=== Data records ===
◇ ◇ ◇ ◇
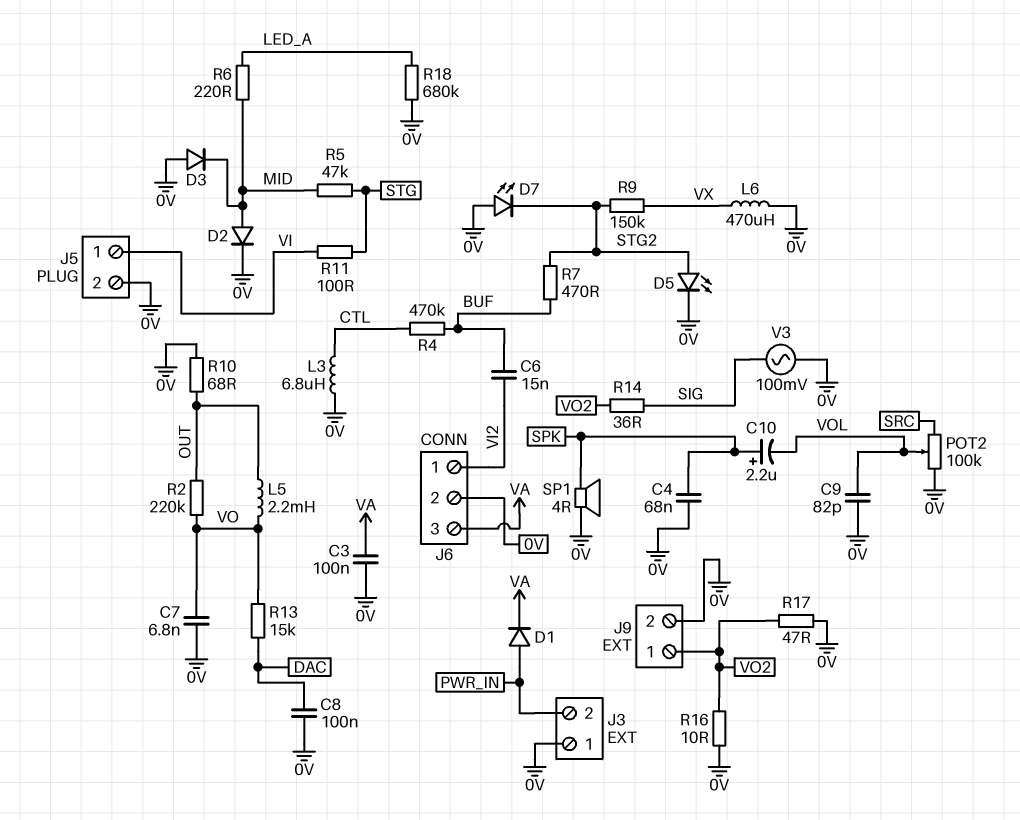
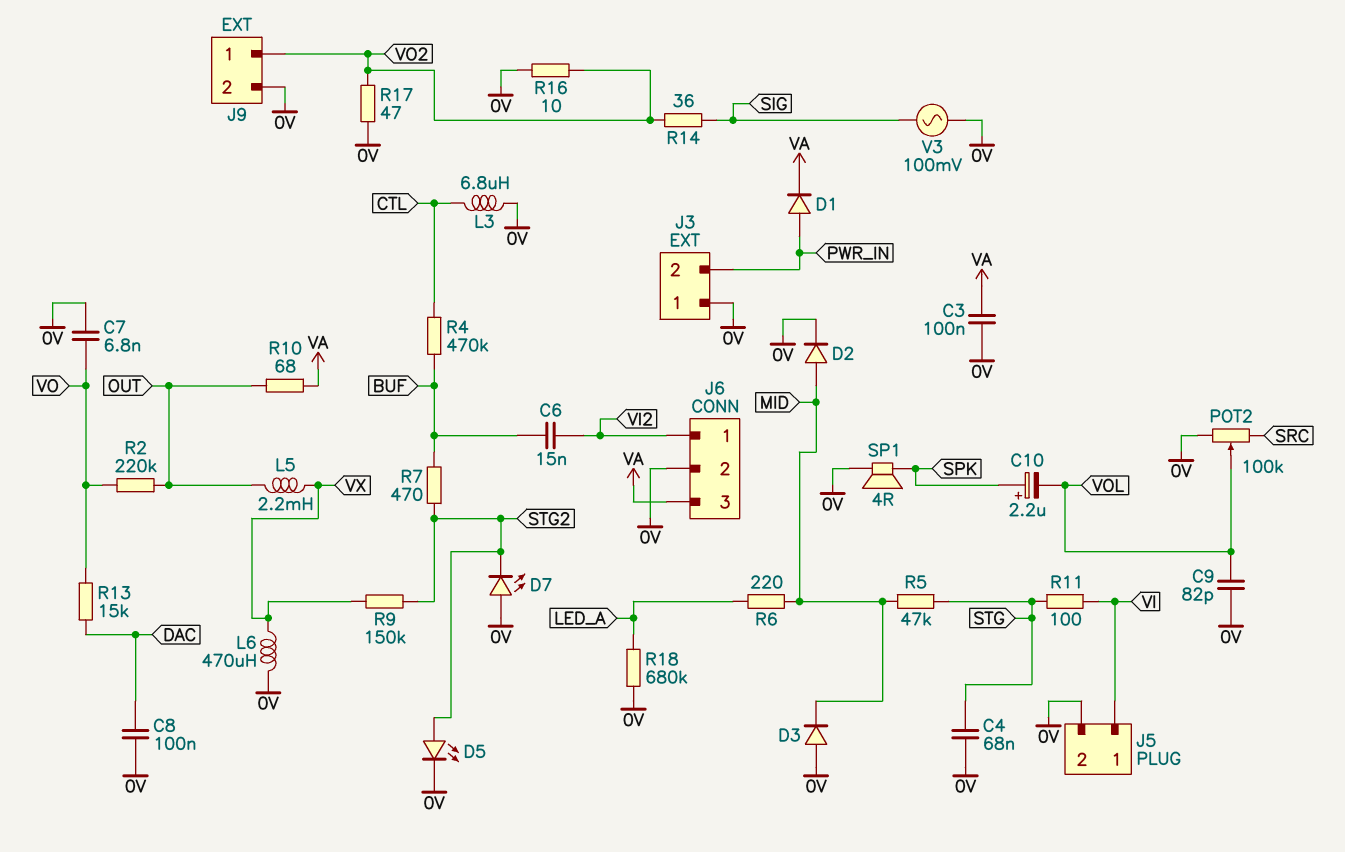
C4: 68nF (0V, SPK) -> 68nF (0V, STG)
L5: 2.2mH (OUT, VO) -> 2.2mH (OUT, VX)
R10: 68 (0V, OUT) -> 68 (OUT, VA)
◇ ◇ ◇ ◇
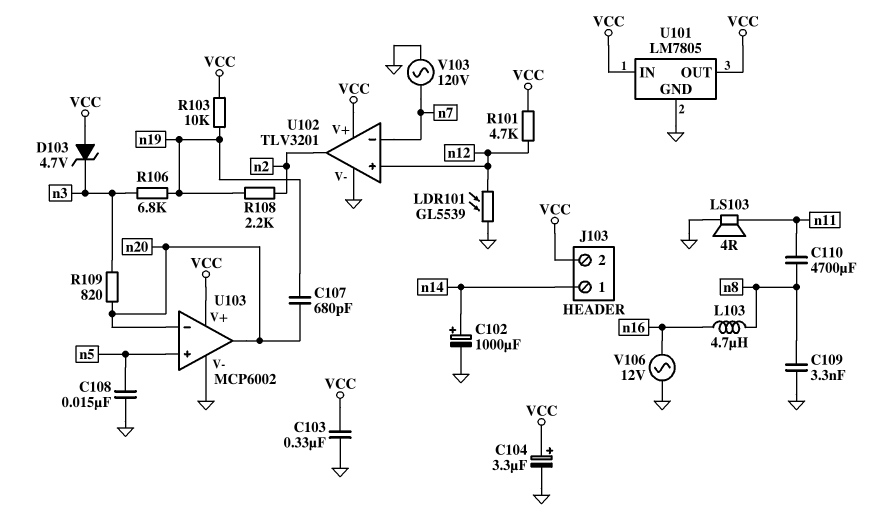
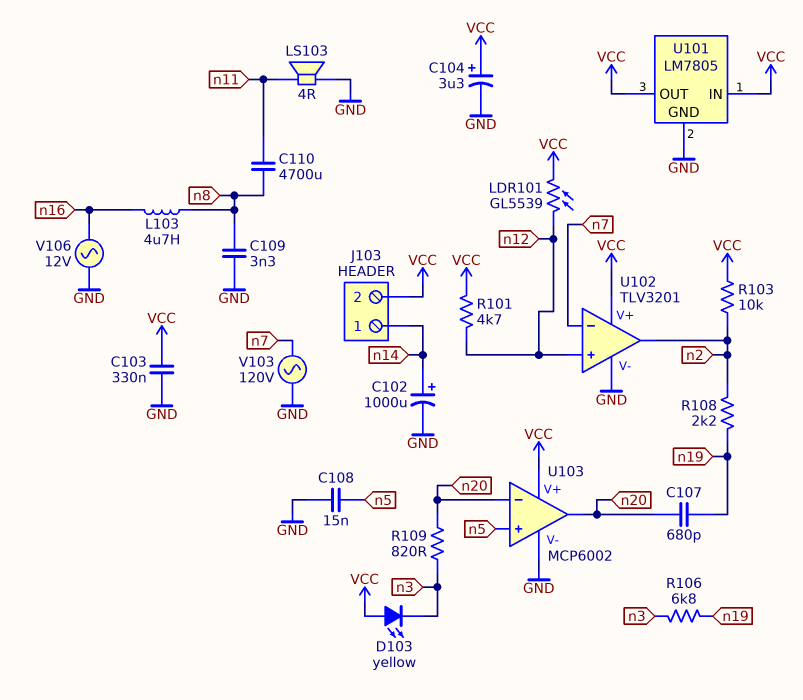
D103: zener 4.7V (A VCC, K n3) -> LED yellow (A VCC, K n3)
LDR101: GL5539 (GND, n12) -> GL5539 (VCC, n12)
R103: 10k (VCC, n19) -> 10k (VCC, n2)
◇ ◇ ◇ ◇
=== Assigned task ===
Starting at the line that contains "LDR101: GL5539 (GND, n12)" and stopping after the line that contains "R103: 10k (VCC, n19) -> 10k (VCC, n2)", write out every line exactly as it appears above, and no other line.

=== Task response ===
LDR101: GL5539 (GND, n12) -> GL5539 (VCC, n12)
R103: 10k (VCC, n19) -> 10k (VCC, n2)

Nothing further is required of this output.